__What you need to do__.
Look through the material below. Return exactly the lines from the one with "D4: none -> zener 5.6V (A GND, K MODE)" through the one with "R1: 100 (COM, G20) -> 470 (COM, G20)", both included.
==== Extracted entries
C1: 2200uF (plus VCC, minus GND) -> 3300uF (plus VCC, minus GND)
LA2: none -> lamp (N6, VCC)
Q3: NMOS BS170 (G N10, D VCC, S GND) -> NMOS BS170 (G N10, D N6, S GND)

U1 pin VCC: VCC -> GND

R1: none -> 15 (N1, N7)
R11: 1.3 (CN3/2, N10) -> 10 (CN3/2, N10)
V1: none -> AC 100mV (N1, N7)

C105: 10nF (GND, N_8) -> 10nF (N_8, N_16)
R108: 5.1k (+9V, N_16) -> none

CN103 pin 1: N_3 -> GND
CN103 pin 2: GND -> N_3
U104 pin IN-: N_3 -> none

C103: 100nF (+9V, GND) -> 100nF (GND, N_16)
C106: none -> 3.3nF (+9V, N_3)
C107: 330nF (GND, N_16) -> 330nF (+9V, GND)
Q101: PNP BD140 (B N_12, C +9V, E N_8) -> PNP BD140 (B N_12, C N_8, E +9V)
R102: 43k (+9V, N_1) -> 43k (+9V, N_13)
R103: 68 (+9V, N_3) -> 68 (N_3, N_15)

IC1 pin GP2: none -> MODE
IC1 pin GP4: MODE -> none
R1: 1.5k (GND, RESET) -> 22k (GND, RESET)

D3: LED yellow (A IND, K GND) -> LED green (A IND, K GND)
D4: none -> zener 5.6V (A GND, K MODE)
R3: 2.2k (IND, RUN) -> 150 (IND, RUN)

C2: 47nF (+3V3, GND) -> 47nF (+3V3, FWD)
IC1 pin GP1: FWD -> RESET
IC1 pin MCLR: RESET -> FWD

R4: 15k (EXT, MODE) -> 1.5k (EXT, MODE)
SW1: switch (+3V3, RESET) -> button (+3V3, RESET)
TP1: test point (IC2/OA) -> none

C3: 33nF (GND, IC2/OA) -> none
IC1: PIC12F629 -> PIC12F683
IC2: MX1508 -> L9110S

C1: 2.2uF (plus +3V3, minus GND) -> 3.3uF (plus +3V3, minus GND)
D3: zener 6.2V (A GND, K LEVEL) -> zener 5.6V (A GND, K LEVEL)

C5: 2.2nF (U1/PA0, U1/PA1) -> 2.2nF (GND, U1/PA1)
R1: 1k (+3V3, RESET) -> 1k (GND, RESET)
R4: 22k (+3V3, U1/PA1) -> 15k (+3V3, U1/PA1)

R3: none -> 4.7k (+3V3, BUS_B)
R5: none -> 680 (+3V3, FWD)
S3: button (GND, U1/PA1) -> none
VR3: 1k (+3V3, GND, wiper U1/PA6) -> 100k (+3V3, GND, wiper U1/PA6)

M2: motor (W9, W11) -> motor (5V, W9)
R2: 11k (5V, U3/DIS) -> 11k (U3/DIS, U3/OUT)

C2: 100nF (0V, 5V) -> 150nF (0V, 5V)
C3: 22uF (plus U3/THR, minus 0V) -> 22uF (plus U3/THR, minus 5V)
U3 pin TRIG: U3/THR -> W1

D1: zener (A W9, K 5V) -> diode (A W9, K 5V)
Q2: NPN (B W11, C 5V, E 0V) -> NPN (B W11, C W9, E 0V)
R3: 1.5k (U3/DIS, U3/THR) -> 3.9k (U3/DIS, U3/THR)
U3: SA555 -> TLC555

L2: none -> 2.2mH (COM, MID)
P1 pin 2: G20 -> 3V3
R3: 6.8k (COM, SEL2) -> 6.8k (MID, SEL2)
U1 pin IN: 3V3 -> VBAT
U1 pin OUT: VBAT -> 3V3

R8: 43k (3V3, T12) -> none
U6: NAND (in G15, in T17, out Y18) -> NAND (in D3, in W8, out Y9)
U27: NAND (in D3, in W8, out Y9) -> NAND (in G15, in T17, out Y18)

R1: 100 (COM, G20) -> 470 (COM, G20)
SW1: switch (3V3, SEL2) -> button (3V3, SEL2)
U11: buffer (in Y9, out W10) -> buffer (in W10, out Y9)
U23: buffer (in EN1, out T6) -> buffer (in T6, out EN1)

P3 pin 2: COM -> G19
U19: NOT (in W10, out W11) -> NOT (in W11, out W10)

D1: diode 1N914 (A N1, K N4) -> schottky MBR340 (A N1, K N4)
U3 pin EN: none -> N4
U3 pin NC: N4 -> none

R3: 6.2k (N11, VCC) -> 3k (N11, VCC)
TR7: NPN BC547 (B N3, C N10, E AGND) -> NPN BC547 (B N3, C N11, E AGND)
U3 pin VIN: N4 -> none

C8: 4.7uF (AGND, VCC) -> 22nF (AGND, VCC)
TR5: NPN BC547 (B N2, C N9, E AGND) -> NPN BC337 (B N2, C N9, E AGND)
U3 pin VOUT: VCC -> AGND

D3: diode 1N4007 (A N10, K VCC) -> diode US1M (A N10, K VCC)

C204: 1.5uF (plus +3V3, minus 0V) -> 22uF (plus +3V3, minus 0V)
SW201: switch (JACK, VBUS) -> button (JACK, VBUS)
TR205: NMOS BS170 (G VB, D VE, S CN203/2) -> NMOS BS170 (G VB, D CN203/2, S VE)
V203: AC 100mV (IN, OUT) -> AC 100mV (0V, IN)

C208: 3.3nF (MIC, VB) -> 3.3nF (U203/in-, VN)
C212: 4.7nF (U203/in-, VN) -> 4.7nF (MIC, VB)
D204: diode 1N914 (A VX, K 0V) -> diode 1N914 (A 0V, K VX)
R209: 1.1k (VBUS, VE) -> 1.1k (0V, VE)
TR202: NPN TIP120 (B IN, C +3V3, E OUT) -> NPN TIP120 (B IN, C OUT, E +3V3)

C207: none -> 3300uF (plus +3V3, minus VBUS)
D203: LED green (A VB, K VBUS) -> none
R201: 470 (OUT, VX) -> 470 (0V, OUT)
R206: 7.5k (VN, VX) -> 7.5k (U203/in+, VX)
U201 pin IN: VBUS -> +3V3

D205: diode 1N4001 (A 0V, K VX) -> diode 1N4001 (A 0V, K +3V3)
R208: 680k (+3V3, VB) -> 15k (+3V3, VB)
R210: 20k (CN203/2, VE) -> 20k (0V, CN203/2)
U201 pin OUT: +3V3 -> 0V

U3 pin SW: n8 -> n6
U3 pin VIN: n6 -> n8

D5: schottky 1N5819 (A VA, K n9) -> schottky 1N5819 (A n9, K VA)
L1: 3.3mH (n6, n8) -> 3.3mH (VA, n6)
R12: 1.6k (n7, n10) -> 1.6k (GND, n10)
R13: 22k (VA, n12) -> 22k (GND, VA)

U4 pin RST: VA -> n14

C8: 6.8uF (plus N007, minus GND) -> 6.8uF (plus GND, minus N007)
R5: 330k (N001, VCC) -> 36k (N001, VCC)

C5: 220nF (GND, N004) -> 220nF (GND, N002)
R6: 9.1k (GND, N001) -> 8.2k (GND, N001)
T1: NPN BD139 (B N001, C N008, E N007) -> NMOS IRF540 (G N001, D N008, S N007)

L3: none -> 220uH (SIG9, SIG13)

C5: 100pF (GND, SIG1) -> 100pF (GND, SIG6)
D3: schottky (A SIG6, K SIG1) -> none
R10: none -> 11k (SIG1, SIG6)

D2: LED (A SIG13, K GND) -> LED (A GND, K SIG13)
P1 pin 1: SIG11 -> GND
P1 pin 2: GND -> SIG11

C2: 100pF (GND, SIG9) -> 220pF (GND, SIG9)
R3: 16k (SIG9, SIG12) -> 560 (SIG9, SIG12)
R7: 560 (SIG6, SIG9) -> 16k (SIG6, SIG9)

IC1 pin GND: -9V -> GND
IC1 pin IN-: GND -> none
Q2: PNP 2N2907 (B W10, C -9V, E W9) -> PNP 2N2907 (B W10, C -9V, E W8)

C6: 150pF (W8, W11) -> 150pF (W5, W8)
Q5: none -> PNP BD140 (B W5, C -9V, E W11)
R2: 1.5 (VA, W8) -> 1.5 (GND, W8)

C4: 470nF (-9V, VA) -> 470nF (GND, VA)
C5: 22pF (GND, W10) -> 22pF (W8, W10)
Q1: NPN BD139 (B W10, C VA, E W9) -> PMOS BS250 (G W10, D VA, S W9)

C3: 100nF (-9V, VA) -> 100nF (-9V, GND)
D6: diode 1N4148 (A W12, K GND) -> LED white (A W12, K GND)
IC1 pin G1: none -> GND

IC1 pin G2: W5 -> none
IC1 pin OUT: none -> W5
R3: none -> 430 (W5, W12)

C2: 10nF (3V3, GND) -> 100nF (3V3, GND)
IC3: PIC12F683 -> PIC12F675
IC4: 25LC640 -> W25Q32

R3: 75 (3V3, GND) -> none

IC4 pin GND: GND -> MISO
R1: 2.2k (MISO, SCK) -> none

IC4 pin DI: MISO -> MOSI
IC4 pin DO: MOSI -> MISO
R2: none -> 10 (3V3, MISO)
========
__Written reply__.
D4: none -> zener 5.6V (A GND, K MODE)
R3: 2.2k (IND, RUN) -> 150 (IND, RUN)

C2: 47nF (+3V3, GND) -> 47nF (+3V3, FWD)
IC1 pin GP1: FWD -> RESET
IC1 pin MCLR: RESET -> FWD

R4: 15k (EXT, MODE) -> 1.5k (EXT, MODE)
SW1: switch (+3V3, RESET) -> button (+3V3, RESET)
TP1: test point (IC2/OA) -> none

C3: 33nF (GND, IC2/OA) -> none
IC1: PIC12F629 -> PIC12F683
IC2: MX1508 -> L9110S

C1: 2.2uF (plus +3V3, minus GND) -> 3.3uF (plus +3V3, minus GND)
D3: zener 6.2V (A GND, K LEVEL) -> zener 5.6V (A GND, K LEVEL)

C5: 2.2nF (U1/PA0, U1/PA1) -> 2.2nF (GND, U1/PA1)
R1: 1k (+3V3, RESET) -> 1k (GND, RESET)
R4: 22k (+3V3, U1/PA1) -> 15k (+3V3, U1/PA1)

R3: none -> 4.7k (+3V3, BUS_B)
R5: none -> 680 (+3V3, FWD)
S3: button (GND, U1/PA1) -> none
VR3: 1k (+3V3, GND, wiper U1/PA6) -> 100k (+3V3, GND, wiper U1/PA6)

M2: motor (W9, W11) -> motor (5V, W9)
R2: 11k (5V, U3/DIS) -> 11k (U3/DIS, U3/OUT)

C2: 100nF (0V, 5V) -> 150nF (0V, 5V)
C3: 22uF (plus U3/THR, minus 0V) -> 22uF (plus U3/THR, minus 5V)
U3 pin TRIG: U3/THR -> W1

D1: zener (A W9, K 5V) -> diode (A W9, K 5V)
Q2: NPN (B W11, C 5V, E 0V) -> NPN (B W11, C W9, E 0V)
R3: 1.5k (U3/DIS, U3/THR) -> 3.9k (U3/DIS, U3/THR)
U3: SA555 -> TLC555

L2: none -> 2.2mH (COM, MID)
P1 pin 2: G20 -> 3V3
R3: 6.8k (COM, SEL2) -> 6.8k (MID, SEL2)
U1 pin IN: 3V3 -> VBAT
U1 pin OUT: VBAT -> 3V3

R8: 43k (3V3, T12) -> none
U6: NAND (in G15, in T17, out Y18) -> NAND (in D3, in W8, out Y9)
U27: NAND (in D3, in W8, out Y9) -> NAND (in G15, in T17, out Y18)

R1: 100 (COM, G20) -> 470 (COM, G20)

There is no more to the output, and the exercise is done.